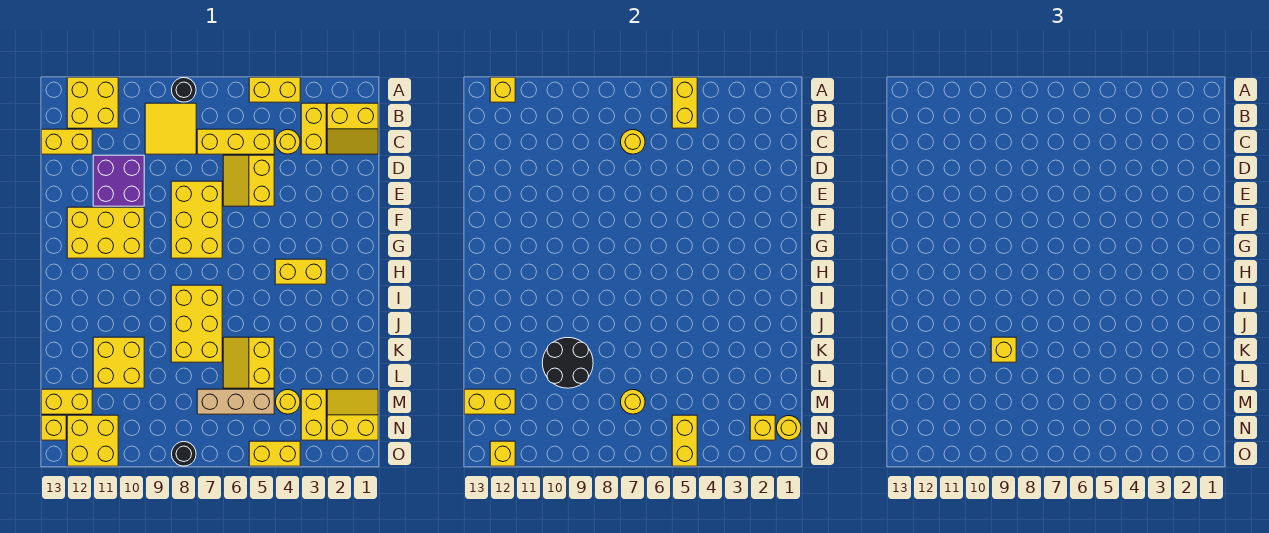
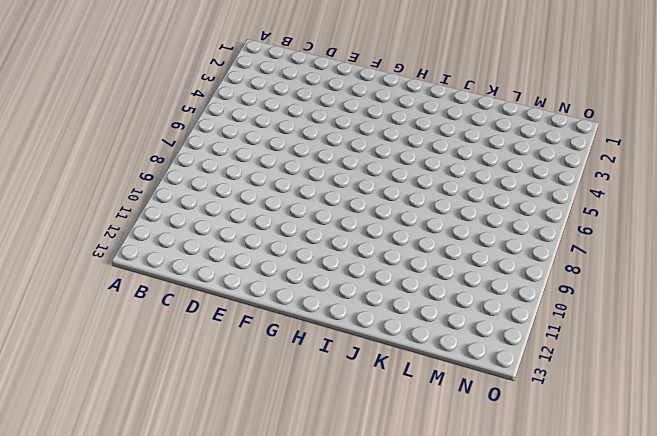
none -> yellow brick A4:A5 level 1
none -> black round brick A8 level 1
none -> yellow brick A11:B12 level 1
none -> yellow slope B1:C2 level 1 top B

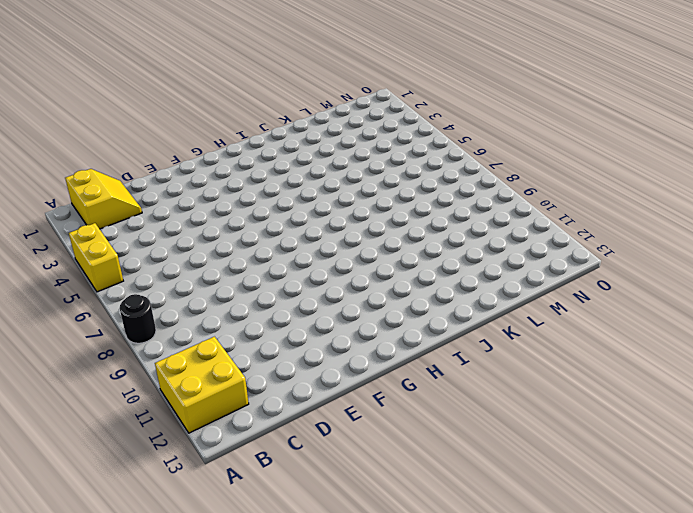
none -> yellow brick B3:C3 level 1
none -> yellow tile B8:C9 level 1
none -> yellow round brick C4 level 1
none -> yellow brick C5:C7 level 1

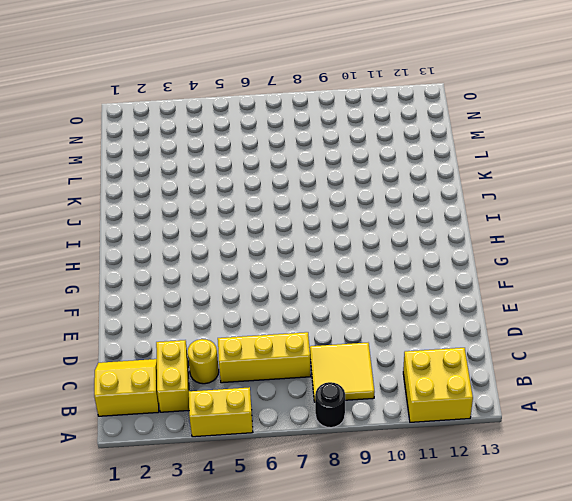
none -> yellow brick C12:C13 level 1
none -> yellow slope D5:E6 level 1 top 5
none -> purple brick D10:E11 level 1
none -> yellow brick E7:G8 level 1

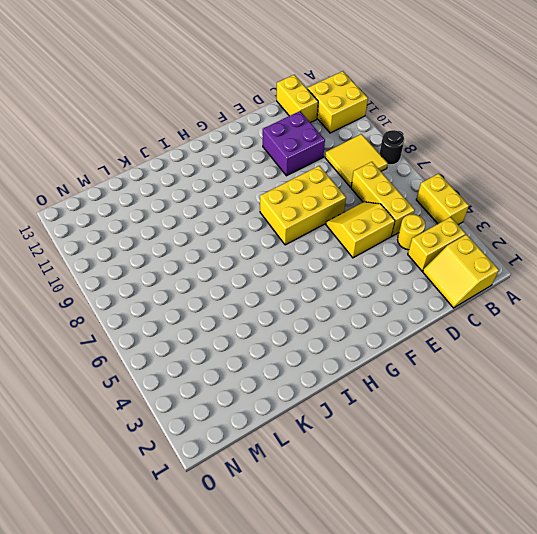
none -> yellow brick F10:G12 level 1
none -> yellow brick H3:H4 level 1
none -> yellow brick I7:K8 level 1
none -> yellow slope K5:L6 level 1 top 5

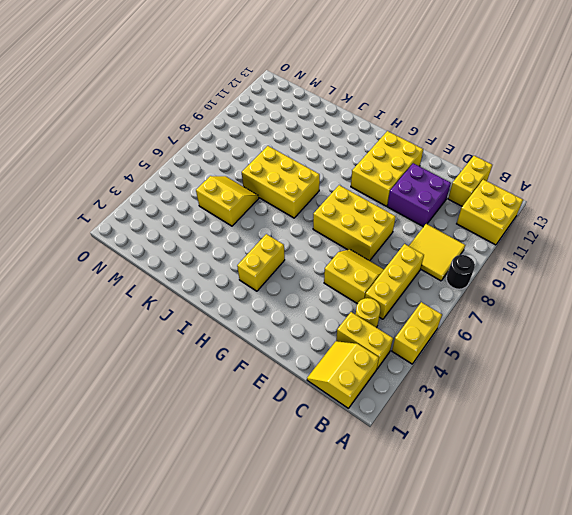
none -> yellow brick K10:L11 level 1
none -> yellow slope M1:N2 level 1 top N
none -> yellow brick M3:N3 level 1
none -> yellow round brick M4 level 1

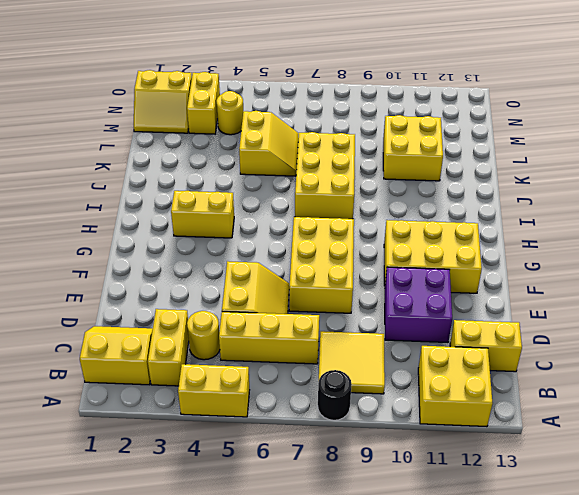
none -> tan brick M5:M7 level 1
none -> yellow brick M12:M13 level 1
none -> yellow brick N11:O12 level 1
none -> yellow brick N13 level 1

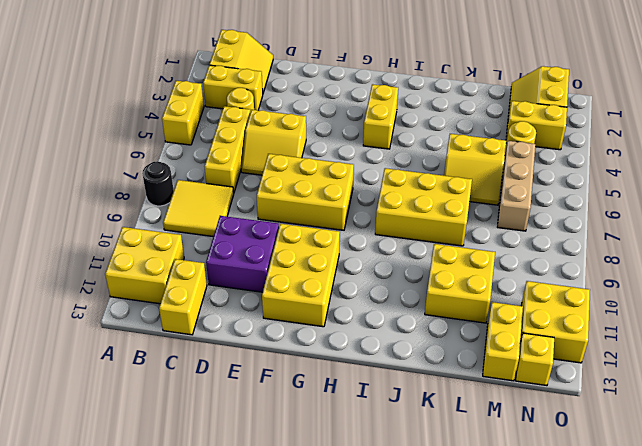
none -> yellow brick O4:O5 level 1
none -> black round brick O8 level 1
none -> yellow brick A5:B5 level 2
none -> yellow brick A12 level 2

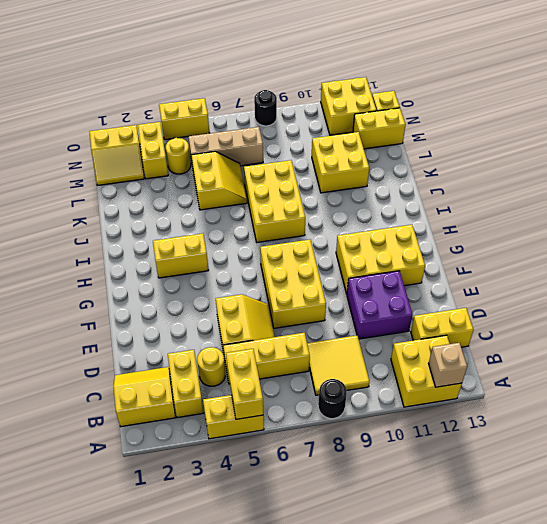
tan brick A12 level 2 -> yellow brick A12 level 2
none -> yellow round brick C7 level 2
none -> black round brick K9:L10 level 2
none -> yellow round brick M7 level 2
none -> yellow brick M12:M13 level 2

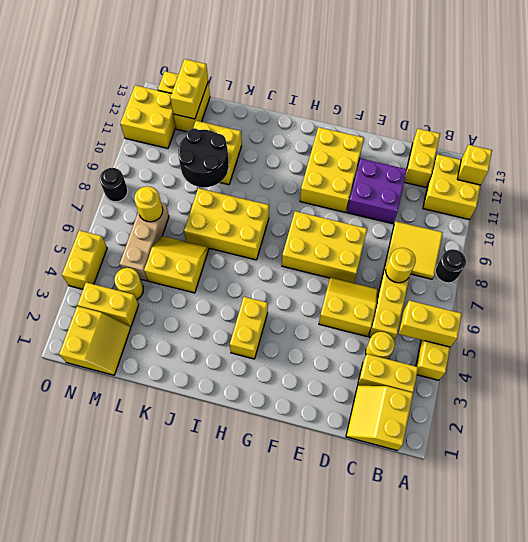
none -> yellow round brick N1 level 2
none -> yellow brick N2 level 2
none -> yellow brick N5:O5 level 2
none -> yellow brick O12 level 2

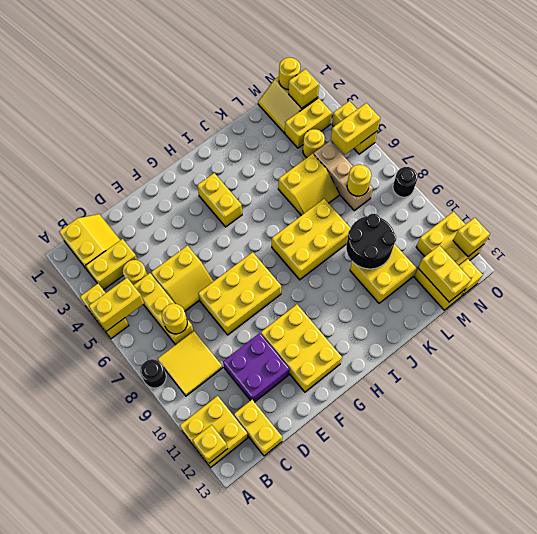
none -> yellow brick K9 level 3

- TASK GOAL -
Repeat exactly the lines from the first line of the records above through the line containing "none -> yellow round brick M4 level 1", leaving out the pictures.

- RESPONSE TO THIS TASK -
none -> yellow brick A4:A5 level 1
none -> black round brick A8 level 1
none -> yellow brick A11:B12 level 1
none -> yellow slope B1:C2 level 1 top B

none -> yellow brick B3:C3 level 1
none -> yellow tile B8:C9 level 1
none -> yellow round brick C4 level 1
none -> yellow brick C5:C7 level 1

none -> yellow brick C12:C13 level 1
none -> yellow slope D5:E6 level 1 top 5
none -> purple brick D10:E11 level 1
none -> yellow brick E7:G8 level 1

none -> yellow brick F10:G12 level 1
none -> yellow brick H3:H4 level 1
none -> yellow brick I7:K8 level 1
none -> yellow slope K5:L6 level 1 top 5

none -> yellow brick K10:L11 level 1
none -> yellow slope M1:N2 level 1 top N
none -> yellow brick M3:N3 level 1
none -> yellow round brick M4 level 1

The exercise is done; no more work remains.